**Supplied data:**
*-*-*
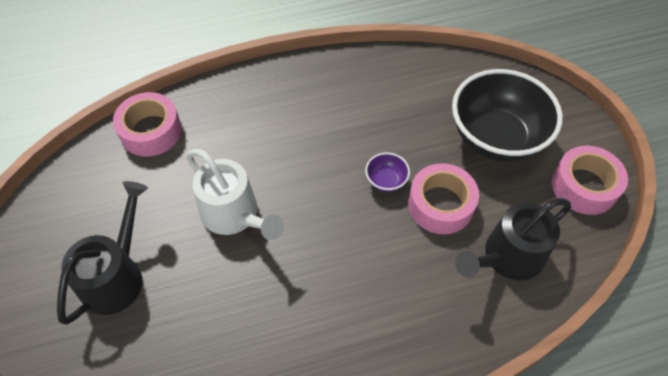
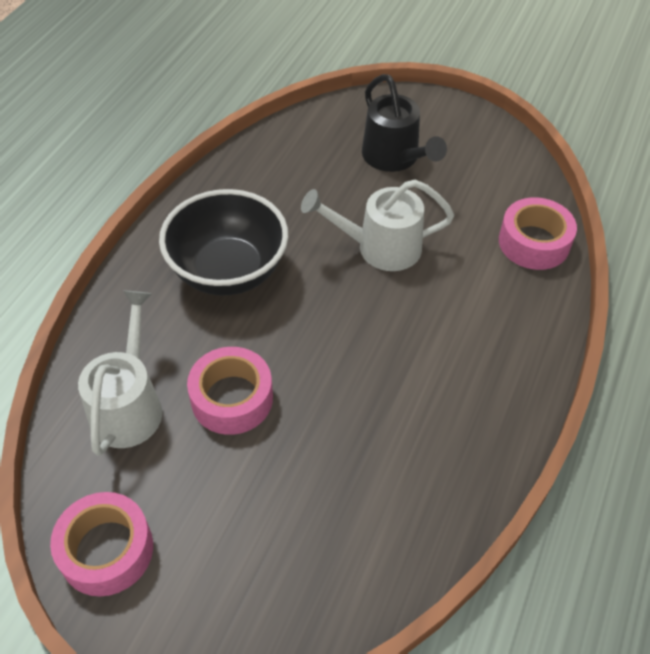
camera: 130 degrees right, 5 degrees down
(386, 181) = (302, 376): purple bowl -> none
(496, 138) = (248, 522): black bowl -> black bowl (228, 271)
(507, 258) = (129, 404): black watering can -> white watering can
*-*-*
**Work item:** Return the complete material exactly as given, excluding images.

**Exercise answer:**
camera: 130 degrees right, 5 degrees down
(386, 181) = (302, 376): purple bowl -> none
(496, 138) = (248, 522): black bowl -> black bowl (228, 271)
(507, 258) = (129, 404): black watering can -> white watering can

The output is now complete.